- **Exercise prompt**
Please rewrite the records, beginning at the line that has "35: (123, 252)" and stopping after the line that has "50: (383, 205)", replacing "(392, 255)" with "(392, 256)" and keeping everything else unchanged. Omit the picture lines from your answer.

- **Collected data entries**
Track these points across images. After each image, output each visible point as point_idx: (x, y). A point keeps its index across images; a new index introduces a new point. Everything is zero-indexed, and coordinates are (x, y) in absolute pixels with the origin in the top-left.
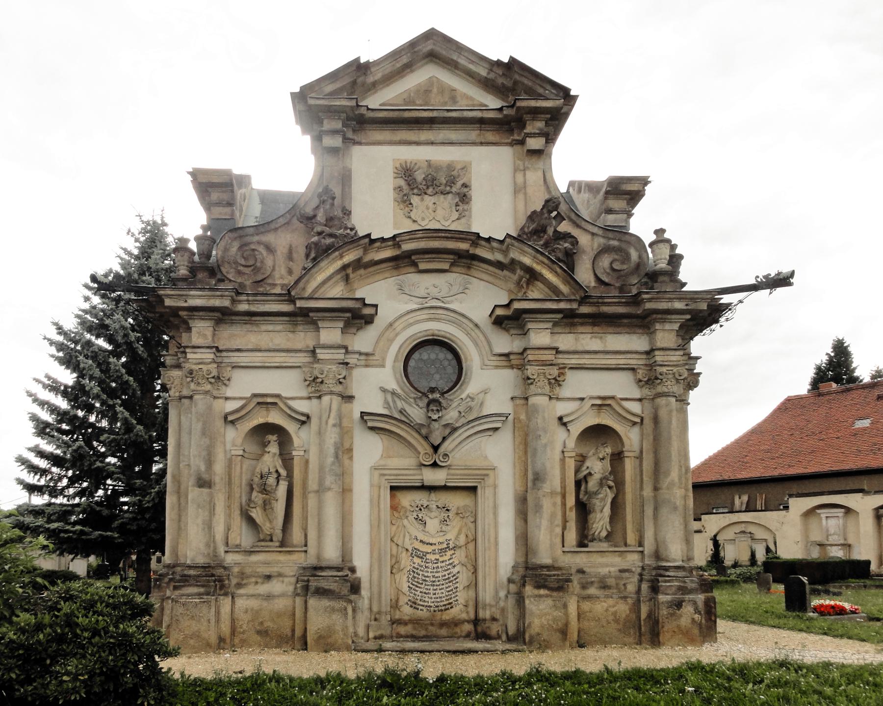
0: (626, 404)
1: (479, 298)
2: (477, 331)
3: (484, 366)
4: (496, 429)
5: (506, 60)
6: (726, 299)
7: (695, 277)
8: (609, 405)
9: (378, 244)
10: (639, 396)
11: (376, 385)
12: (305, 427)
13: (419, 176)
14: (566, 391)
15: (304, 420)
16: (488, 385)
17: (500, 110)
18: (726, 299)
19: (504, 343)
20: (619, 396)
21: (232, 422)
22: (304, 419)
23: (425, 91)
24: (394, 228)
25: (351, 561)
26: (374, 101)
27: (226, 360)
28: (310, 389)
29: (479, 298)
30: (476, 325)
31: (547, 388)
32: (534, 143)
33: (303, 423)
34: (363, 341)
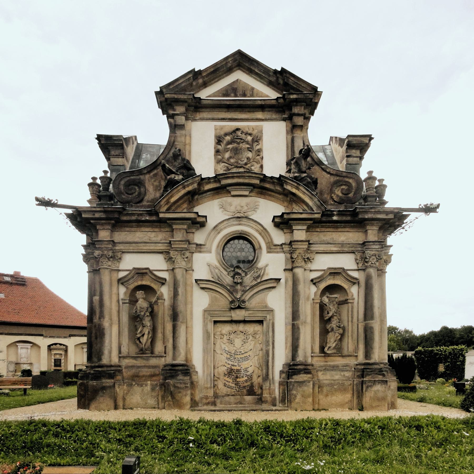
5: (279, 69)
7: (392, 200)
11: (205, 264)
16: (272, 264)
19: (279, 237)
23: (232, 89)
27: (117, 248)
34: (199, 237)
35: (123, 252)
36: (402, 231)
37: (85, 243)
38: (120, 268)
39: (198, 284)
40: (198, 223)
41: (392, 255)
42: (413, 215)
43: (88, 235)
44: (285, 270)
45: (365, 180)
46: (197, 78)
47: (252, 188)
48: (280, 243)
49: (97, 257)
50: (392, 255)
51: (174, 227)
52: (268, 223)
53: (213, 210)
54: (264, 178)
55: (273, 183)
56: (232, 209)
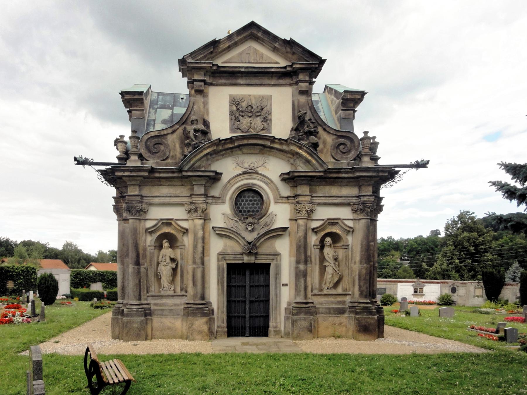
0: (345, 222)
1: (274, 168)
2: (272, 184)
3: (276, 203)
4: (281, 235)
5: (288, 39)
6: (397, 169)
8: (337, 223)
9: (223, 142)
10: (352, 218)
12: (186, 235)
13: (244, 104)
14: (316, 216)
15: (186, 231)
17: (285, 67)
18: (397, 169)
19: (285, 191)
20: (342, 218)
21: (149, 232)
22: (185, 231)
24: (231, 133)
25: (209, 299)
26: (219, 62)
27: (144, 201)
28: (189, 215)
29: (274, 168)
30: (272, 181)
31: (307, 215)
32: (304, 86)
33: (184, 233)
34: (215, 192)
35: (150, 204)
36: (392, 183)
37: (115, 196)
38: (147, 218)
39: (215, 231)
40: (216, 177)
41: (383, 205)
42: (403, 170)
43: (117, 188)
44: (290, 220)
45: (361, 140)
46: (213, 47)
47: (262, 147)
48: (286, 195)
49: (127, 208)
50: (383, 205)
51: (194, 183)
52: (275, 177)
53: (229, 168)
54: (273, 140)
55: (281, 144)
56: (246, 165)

- **Answer**
35: (123, 252)
36: (402, 231)
37: (85, 243)
38: (120, 268)
39: (198, 284)
40: (198, 223)
41: (392, 256)
42: (413, 215)
43: (88, 235)
44: (285, 270)
45: (365, 180)
46: (197, 78)
47: (252, 188)
48: (280, 243)
49: (97, 257)
50: (392, 256)
51: (174, 227)
52: (268, 223)
53: (213, 210)
54: (264, 178)
55: (273, 183)
56: (232, 209)
0: (345, 222)
1: (274, 168)
2: (272, 184)
3: (276, 203)
4: (281, 235)
5: (288, 39)
6: (397, 169)
8: (337, 223)
9: (223, 142)
10: (352, 218)
12: (186, 235)
13: (244, 104)
14: (316, 216)
15: (186, 231)
17: (285, 67)
18: (397, 169)
19: (285, 191)
20: (342, 218)
21: (149, 232)
22: (185, 231)
24: (231, 133)
25: (209, 299)
26: (219, 62)
27: (144, 201)
28: (189, 215)
29: (274, 168)
30: (272, 181)
31: (307, 215)
32: (304, 86)
33: (184, 233)
34: (215, 192)
35: (150, 204)
36: (392, 183)
37: (115, 196)
38: (147, 218)
39: (215, 231)
40: (216, 177)
41: (383, 205)
42: (403, 170)
43: (117, 188)
44: (290, 220)
45: (361, 140)
46: (213, 47)
47: (262, 147)
48: (286, 195)
49: (127, 208)
50: (383, 205)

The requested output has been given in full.